_Provided material:_
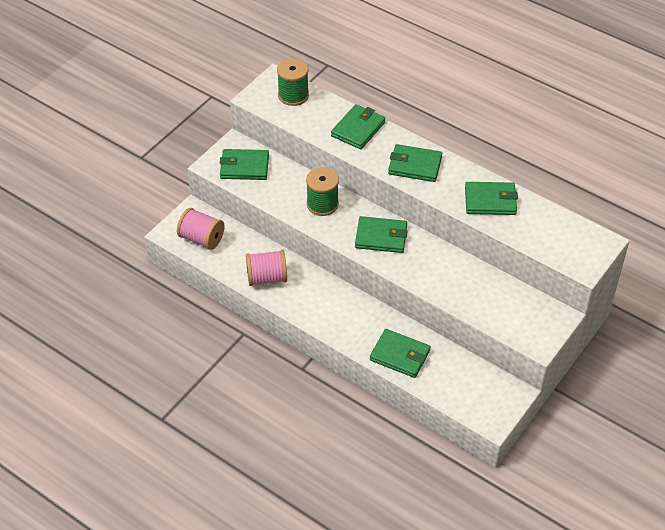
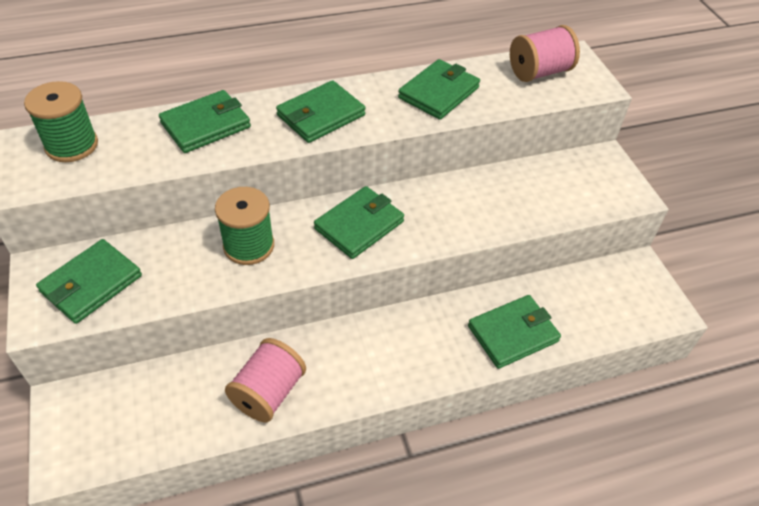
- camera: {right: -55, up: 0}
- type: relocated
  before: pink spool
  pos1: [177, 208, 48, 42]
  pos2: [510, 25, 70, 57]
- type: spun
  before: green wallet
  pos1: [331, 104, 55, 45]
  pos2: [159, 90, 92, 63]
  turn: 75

_Exercise goal:_ Leave every image out, and retype the material exactly.

_Result of the task:_
- camera: {right: -55, up: 0}
- type: relocated
  before: pink spool
  pos1: [177, 208, 48, 42]
  pos2: [510, 25, 70, 57]
- type: spun
  before: green wallet
  pos1: [331, 104, 55, 45]
  pos2: [159, 90, 92, 63]
  turn: 75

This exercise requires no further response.